**Problem details**
Please copy out all lines of the entries that contain the word "shape".

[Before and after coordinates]
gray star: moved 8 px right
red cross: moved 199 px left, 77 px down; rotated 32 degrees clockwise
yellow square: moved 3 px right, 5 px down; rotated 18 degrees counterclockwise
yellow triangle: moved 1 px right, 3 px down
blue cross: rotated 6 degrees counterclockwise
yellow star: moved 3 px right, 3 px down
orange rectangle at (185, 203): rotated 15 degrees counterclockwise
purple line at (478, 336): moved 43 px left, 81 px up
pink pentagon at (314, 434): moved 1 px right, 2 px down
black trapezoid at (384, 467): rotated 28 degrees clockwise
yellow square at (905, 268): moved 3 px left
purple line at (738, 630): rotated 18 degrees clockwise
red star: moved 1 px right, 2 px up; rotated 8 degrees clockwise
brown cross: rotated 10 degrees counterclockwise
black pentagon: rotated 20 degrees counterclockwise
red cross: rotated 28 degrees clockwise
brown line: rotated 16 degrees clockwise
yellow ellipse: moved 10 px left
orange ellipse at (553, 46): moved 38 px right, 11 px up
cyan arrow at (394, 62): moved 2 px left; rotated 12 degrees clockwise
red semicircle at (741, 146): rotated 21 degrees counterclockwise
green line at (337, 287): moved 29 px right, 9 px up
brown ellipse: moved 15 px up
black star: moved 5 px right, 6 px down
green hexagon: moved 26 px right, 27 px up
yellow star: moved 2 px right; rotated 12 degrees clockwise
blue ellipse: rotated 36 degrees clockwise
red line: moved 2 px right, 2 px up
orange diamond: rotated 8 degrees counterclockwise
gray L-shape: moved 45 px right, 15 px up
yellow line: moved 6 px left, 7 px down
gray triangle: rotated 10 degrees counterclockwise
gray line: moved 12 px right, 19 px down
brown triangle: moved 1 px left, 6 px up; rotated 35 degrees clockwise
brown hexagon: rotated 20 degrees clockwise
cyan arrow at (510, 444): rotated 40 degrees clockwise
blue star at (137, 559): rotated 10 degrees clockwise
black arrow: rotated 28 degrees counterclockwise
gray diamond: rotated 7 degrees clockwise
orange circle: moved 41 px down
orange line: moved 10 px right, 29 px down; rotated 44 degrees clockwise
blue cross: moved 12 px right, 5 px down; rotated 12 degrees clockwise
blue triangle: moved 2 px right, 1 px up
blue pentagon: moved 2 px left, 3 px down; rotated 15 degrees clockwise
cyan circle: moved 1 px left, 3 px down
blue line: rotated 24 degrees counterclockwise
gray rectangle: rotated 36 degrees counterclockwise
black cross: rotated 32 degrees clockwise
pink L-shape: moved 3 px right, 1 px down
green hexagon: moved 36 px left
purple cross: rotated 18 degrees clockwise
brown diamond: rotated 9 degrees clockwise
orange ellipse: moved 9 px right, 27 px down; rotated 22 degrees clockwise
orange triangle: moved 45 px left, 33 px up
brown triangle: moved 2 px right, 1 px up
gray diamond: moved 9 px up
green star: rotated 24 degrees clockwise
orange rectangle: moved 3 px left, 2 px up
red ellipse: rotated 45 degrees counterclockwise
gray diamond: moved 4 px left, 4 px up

**Exercise solution**
gray L-shape: moved 45 px right, 15 px up
pink L-shape: moved 3 px right, 1 px down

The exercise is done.